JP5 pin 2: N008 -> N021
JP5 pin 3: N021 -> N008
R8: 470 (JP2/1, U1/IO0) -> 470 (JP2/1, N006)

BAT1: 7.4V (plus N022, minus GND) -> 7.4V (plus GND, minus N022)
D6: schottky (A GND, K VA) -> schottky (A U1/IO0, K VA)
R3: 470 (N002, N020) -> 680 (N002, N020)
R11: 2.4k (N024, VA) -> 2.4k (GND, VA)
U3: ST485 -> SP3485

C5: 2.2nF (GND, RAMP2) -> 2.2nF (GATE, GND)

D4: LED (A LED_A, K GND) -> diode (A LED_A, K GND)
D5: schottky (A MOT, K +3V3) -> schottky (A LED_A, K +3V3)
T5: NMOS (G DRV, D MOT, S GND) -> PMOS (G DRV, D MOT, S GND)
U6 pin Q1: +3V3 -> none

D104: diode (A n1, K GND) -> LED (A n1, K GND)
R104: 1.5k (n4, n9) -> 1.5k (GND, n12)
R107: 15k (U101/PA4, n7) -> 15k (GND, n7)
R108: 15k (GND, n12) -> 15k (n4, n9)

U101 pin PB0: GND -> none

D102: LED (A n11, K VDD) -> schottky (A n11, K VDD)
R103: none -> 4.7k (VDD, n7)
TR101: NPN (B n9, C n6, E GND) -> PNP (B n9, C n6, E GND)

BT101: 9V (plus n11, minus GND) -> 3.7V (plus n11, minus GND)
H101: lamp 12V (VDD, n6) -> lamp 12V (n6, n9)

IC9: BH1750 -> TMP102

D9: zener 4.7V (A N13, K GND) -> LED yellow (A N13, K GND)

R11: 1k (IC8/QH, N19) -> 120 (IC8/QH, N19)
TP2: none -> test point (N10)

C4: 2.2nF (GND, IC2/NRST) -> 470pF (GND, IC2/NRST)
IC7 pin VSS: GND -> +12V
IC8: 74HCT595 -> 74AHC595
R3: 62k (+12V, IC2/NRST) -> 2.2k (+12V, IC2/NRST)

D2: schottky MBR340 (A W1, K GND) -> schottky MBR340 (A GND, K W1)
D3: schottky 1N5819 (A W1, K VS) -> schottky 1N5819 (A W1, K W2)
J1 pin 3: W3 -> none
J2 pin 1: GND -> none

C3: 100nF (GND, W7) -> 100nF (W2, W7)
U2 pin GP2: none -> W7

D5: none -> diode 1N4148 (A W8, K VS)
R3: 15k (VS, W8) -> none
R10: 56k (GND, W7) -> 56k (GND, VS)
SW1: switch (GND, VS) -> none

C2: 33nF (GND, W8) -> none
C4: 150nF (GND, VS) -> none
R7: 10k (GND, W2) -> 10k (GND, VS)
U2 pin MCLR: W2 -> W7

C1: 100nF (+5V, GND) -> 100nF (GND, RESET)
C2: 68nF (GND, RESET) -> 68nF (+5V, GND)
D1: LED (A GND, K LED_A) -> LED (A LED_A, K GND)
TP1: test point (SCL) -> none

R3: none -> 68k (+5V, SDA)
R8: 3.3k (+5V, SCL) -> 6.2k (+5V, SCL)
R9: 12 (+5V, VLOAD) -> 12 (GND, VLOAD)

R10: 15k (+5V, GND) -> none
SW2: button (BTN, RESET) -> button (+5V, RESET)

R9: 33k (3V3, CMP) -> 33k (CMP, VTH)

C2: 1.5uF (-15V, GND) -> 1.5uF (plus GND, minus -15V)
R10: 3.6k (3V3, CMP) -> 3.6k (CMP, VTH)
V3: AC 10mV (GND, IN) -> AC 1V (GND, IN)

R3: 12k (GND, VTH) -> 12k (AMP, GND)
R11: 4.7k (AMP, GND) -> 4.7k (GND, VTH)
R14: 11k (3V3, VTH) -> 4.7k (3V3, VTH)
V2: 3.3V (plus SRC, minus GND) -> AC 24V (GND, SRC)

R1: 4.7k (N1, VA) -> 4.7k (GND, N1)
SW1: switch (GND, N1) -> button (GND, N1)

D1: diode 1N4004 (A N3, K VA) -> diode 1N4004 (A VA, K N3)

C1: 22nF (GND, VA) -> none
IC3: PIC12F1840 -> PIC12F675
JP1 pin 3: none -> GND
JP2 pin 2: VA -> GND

What you are asked to do: Which lines in the records above include the word "test"? Copy them out.

Exercise answer:
TP2: none -> test point (N10)
TP1: test point (SCL) -> none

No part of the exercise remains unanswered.